[DATASET EXTRACT]

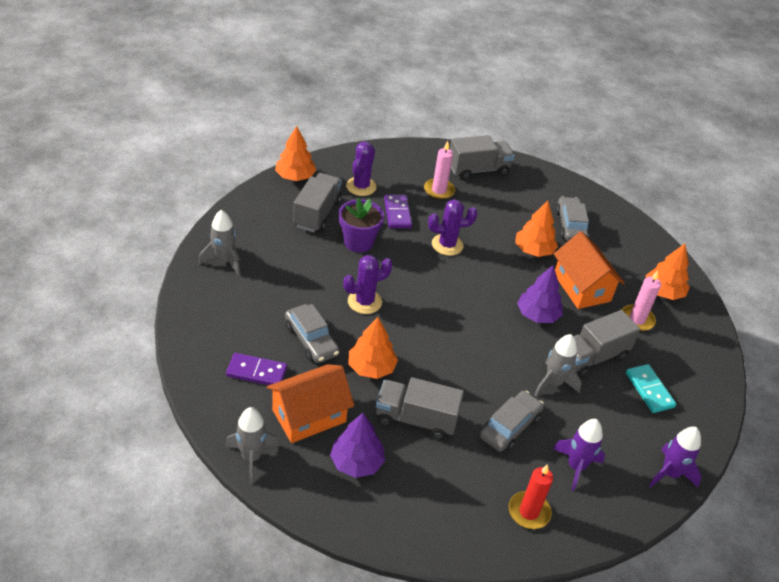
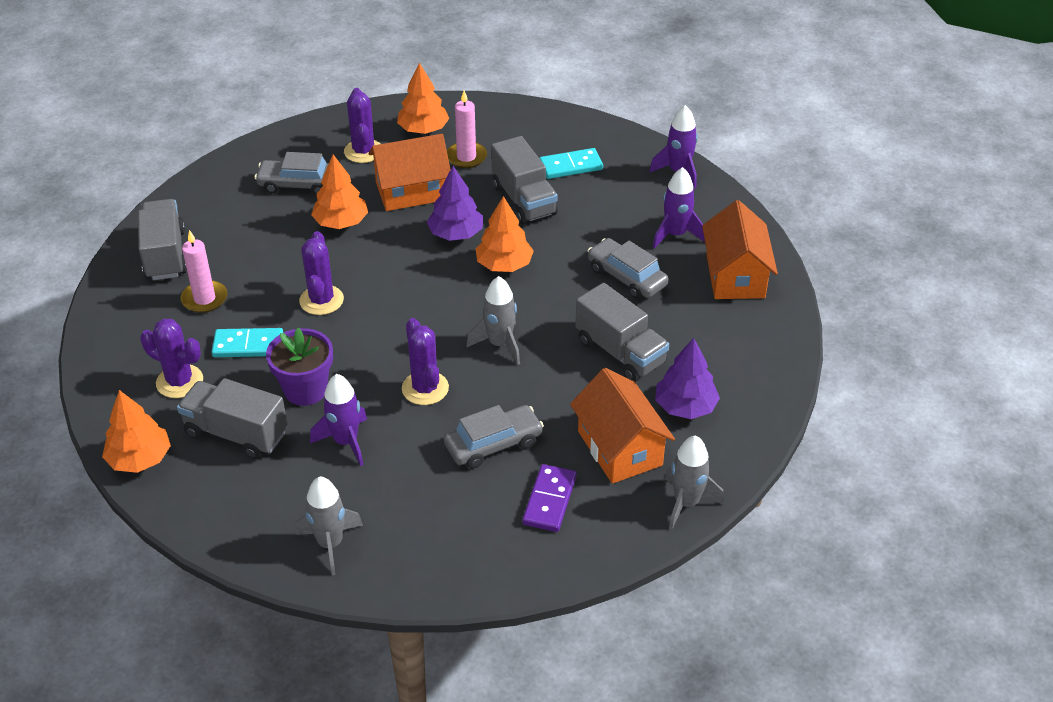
camera: 80 degrees left, 0 degrees up
(311, 264) = (346, 442): none -> purple rocket
(371, 367) = (541, 387): orange tree -> orange tree (504, 265)
(397, 213) = (248, 345): purple domino -> turquoise domino
(416, 419) = (620, 352): grey truck -> grey truck turned 60 degrees counterclockwise
(529, 512) = (735, 276): red candle -> orange house
(553, 383) = (562, 235): grey rocket -> grey rocket (499, 344)
(622, 258) = (363, 151): none -> purple cactus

[/DATASET EXTRACT]

• [WORK TASK] Exactly as they appear above, write out all the entries, without pictures.

• [EXERCISE OUTPUT]
camera: 80 degrees left, 0 degrees up
(311, 264) = (346, 442): none -> purple rocket
(371, 367) = (541, 387): orange tree -> orange tree (504, 265)
(397, 213) = (248, 345): purple domino -> turquoise domino
(416, 419) = (620, 352): grey truck -> grey truck turned 60 degrees counterclockwise
(529, 512) = (735, 276): red candle -> orange house
(553, 383) = (562, 235): grey rocket -> grey rocket (499, 344)
(622, 258) = (363, 151): none -> purple cactus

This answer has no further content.